**ABOUT THIS EXERCISE**
Transcribe the entries that follow, every word as written, and drop the pictures.

**SOURCE RECORDS**
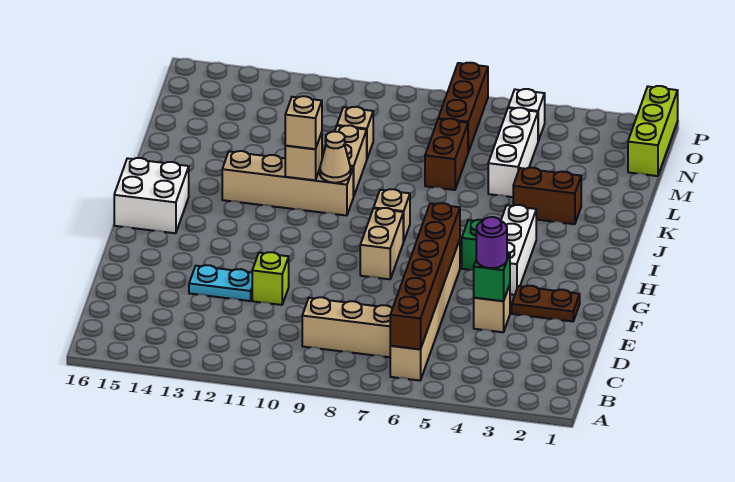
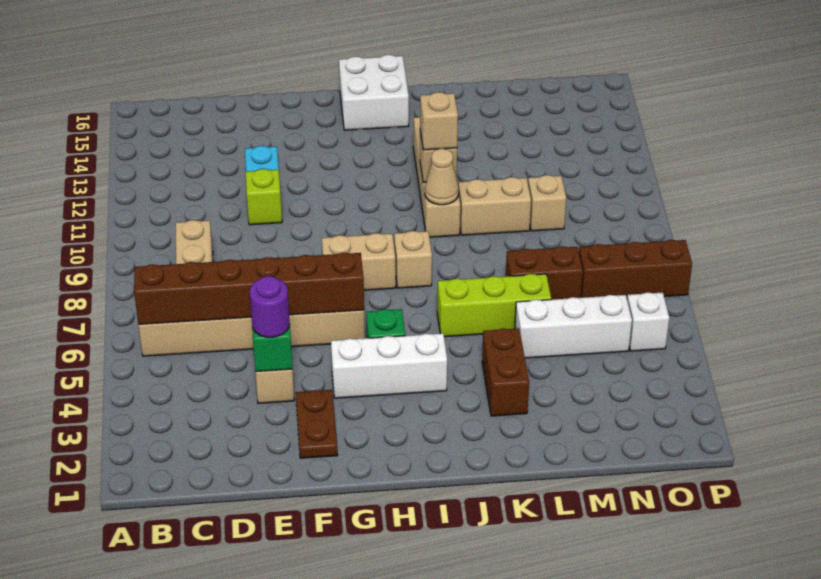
lime brick N1:P1 level 1 -> lime brick J6:L6 level 1

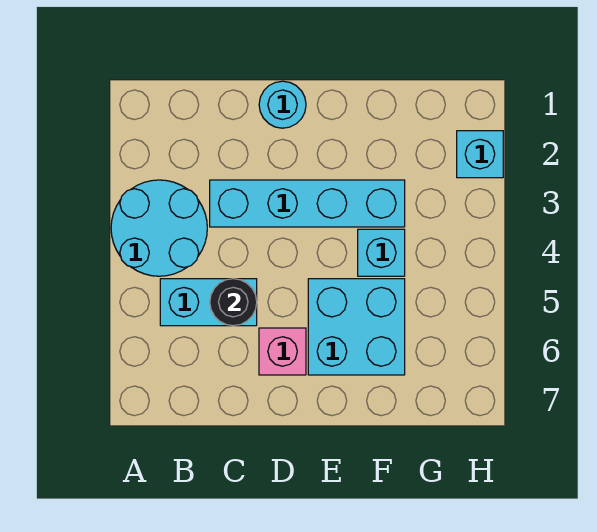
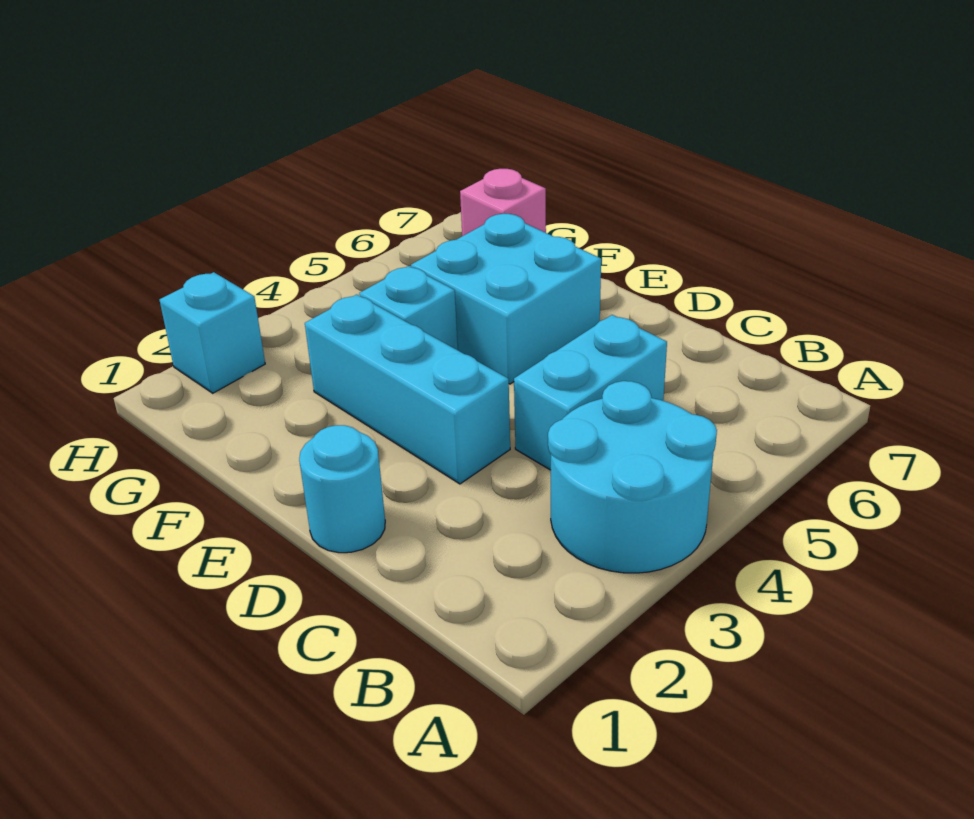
cyan brick B5:C5 level 1 -> cyan brick C4:C5 level 1
cyan brick C3:F3 level 1 -> cyan brick D3:F3 level 1
black round brick C5 level 2 -> none
pink brick D6 level 1 -> pink brick G7 level 1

**EXERCISE RESULT**
lime brick N1:P1 level 1 -> lime brick J6:L6 level 1

cyan brick B5:C5 level 1 -> cyan brick C4:C5 level 1
cyan brick C3:F3 level 1 -> cyan brick D3:F3 level 1
black round brick C5 level 2 -> none
pink brick D6 level 1 -> pink brick G7 level 1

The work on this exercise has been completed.